Top of Supplied entries

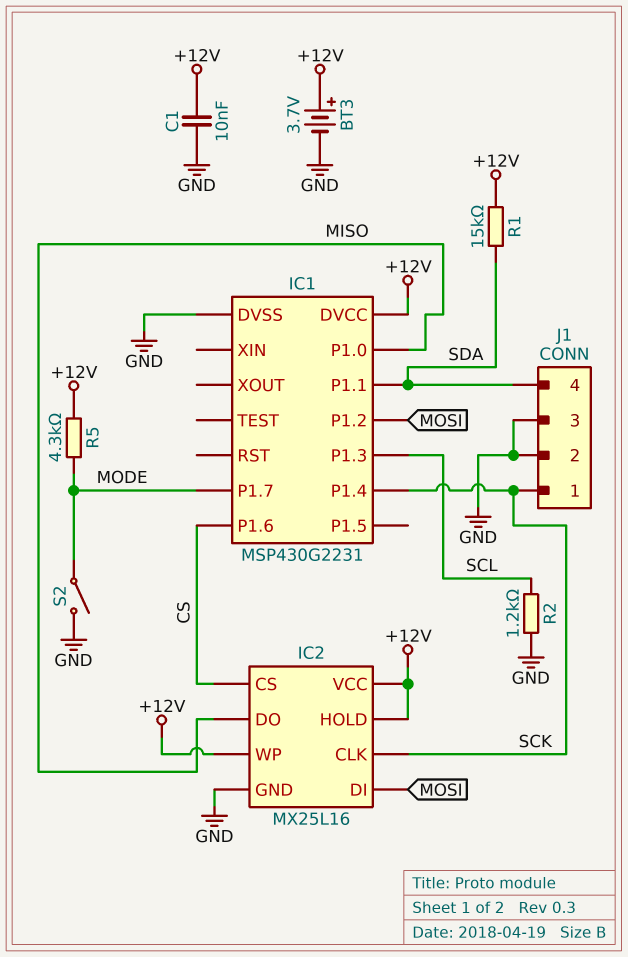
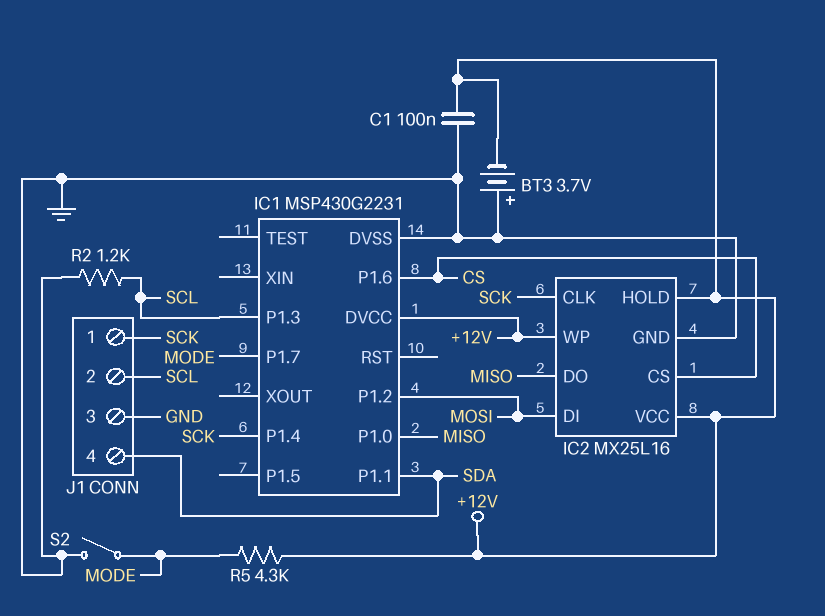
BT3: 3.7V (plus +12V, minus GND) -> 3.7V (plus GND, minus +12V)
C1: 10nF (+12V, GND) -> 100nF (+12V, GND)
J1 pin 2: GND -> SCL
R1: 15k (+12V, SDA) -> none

Bottom of Supplied entries
Top of Supplied entries

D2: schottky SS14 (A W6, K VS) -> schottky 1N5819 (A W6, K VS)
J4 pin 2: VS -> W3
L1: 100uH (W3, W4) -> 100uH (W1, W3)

Bottom of Supplied entries

**Exercise requirements**.
Copy out only the lines of the records above from the one with "C1: 10nF (+12V, GND) -> 100nF (+12V, GND)" through the one with "R1: 15k (+12V, SDA) -> none", exactly as they stand, both included.

**Result**.
C1: 10nF (+12V, GND) -> 100nF (+12V, GND)
J1 pin 2: GND -> SCL
R1: 15k (+12V, SDA) -> none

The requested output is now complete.